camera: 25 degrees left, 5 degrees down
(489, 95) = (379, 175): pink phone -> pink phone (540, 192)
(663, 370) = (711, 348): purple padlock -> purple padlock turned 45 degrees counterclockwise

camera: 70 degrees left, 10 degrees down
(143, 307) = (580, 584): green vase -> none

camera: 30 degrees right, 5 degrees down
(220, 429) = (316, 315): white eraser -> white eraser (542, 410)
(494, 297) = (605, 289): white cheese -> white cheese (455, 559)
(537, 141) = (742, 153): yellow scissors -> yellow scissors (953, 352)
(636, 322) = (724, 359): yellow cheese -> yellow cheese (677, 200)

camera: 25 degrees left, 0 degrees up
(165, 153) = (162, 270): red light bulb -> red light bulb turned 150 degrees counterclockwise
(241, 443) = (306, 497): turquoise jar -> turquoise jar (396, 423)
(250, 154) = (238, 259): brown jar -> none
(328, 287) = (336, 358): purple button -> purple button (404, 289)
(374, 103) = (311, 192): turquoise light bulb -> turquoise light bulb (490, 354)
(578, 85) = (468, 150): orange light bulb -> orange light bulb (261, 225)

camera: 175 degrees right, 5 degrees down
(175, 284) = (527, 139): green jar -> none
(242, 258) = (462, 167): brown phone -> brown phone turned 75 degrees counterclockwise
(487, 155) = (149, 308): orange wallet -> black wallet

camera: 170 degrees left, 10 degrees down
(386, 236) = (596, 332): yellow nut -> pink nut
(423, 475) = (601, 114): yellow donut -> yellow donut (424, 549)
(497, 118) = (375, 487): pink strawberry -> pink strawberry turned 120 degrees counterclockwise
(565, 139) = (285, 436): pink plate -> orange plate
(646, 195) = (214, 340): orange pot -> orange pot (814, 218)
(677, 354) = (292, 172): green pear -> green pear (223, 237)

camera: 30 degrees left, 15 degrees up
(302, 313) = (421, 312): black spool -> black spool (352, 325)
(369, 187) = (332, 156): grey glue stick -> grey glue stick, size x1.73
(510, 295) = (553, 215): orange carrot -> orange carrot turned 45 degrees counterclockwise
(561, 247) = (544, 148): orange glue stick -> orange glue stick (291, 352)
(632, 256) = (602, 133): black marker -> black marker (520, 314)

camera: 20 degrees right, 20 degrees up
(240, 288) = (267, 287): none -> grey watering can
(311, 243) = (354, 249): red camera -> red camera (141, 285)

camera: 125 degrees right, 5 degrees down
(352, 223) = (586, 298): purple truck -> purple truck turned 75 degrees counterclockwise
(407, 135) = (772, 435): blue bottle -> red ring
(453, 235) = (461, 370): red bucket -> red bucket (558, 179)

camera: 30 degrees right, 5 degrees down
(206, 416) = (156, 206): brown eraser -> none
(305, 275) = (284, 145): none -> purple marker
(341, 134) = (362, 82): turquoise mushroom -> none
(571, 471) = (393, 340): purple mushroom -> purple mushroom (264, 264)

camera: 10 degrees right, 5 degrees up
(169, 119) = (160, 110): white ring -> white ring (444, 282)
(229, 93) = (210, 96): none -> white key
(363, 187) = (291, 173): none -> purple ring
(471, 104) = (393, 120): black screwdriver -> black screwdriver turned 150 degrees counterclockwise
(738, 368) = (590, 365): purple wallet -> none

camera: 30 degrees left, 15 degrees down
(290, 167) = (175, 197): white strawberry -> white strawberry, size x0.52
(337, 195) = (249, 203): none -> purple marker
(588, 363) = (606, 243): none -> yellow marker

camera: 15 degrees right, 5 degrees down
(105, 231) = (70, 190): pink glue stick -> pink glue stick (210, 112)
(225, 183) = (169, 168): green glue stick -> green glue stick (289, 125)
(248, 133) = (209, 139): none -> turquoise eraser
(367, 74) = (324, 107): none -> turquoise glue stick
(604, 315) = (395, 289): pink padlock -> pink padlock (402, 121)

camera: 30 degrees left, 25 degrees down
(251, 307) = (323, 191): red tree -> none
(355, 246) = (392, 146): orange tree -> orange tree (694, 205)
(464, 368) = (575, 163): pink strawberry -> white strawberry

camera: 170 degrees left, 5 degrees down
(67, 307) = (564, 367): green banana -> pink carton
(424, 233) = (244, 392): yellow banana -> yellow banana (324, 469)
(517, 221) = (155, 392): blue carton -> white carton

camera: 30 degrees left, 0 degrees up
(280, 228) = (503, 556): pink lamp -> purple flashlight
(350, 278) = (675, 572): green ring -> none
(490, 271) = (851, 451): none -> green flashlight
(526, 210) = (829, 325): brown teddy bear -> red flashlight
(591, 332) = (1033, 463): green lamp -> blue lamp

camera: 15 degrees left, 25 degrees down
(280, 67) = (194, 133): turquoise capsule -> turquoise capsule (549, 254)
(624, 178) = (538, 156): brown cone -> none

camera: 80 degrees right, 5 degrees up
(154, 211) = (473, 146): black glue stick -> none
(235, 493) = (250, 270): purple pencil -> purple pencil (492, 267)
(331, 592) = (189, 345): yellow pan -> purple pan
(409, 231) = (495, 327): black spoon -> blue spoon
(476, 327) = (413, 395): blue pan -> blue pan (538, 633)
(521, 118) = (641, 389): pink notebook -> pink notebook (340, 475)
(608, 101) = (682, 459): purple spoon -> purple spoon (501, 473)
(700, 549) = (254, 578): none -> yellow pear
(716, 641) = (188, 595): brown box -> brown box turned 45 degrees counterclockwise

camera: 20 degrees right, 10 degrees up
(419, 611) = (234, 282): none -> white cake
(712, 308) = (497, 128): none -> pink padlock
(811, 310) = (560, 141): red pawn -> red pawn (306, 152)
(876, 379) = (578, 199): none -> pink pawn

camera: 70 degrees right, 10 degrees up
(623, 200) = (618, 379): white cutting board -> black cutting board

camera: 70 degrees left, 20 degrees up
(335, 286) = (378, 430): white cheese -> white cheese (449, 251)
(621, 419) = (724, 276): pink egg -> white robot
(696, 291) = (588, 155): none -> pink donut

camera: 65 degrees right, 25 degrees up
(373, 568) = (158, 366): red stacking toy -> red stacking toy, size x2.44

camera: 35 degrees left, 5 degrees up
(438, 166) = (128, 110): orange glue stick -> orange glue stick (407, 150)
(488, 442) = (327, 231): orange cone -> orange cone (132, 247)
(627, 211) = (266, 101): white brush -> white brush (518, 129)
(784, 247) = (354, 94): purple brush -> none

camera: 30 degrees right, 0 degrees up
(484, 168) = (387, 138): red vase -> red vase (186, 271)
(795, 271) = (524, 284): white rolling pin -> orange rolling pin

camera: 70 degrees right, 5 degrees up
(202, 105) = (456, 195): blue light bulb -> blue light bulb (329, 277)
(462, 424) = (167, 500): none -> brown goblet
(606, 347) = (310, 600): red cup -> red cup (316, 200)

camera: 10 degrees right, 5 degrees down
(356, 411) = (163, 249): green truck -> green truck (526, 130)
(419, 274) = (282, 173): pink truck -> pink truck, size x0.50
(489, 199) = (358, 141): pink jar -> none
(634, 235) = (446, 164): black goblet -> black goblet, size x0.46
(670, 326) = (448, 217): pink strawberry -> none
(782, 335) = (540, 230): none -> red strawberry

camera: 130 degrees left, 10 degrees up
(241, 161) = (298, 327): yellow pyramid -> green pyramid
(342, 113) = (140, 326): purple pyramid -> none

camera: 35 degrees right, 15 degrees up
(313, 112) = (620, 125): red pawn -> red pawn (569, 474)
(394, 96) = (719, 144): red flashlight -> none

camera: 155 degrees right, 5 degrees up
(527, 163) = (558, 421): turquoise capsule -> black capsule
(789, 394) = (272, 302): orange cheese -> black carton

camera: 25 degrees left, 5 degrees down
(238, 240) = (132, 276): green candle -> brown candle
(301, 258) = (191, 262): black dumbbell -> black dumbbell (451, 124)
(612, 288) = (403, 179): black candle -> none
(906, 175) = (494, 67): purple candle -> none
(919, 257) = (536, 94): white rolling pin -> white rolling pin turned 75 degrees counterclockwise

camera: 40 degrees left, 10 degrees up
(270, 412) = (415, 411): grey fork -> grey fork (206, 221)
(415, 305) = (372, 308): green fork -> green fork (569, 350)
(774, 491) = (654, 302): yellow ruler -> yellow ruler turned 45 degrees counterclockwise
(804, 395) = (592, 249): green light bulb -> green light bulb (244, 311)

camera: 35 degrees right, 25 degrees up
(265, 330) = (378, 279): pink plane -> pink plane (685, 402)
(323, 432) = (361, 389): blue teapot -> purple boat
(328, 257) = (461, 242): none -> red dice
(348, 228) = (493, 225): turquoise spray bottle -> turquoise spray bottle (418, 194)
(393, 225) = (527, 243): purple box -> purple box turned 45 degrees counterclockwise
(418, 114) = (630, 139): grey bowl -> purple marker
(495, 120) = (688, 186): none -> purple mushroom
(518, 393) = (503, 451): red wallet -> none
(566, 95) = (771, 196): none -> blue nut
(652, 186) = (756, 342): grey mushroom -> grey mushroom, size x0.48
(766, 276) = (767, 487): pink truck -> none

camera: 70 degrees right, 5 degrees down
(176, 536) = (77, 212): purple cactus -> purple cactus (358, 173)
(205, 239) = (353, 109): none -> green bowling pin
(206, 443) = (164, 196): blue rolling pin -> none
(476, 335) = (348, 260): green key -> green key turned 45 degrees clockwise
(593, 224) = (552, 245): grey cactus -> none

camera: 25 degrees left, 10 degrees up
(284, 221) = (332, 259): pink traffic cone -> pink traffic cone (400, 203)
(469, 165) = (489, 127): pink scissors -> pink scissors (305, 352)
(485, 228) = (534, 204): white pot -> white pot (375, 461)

------------

EXERCISE GOAL: Only one stretch of the data above is needed. Restate it word for word, from the line containing "camera: 20 degrees right, 10 degrees up" through the line containing "camera: 70 degrees left, 20 degrees up", both ends included.

PROBLEM SOLUTION:
camera: 20 degrees right, 10 degrees up
(419, 611) = (234, 282): none -> white cake
(712, 308) = (497, 128): none -> pink padlock
(811, 310) = (560, 141): red pawn -> red pawn (306, 152)
(876, 379) = (578, 199): none -> pink pawn

camera: 70 degrees right, 10 degrees up
(623, 200) = (618, 379): white cutting board -> black cutting board

camera: 70 degrees left, 20 degrees up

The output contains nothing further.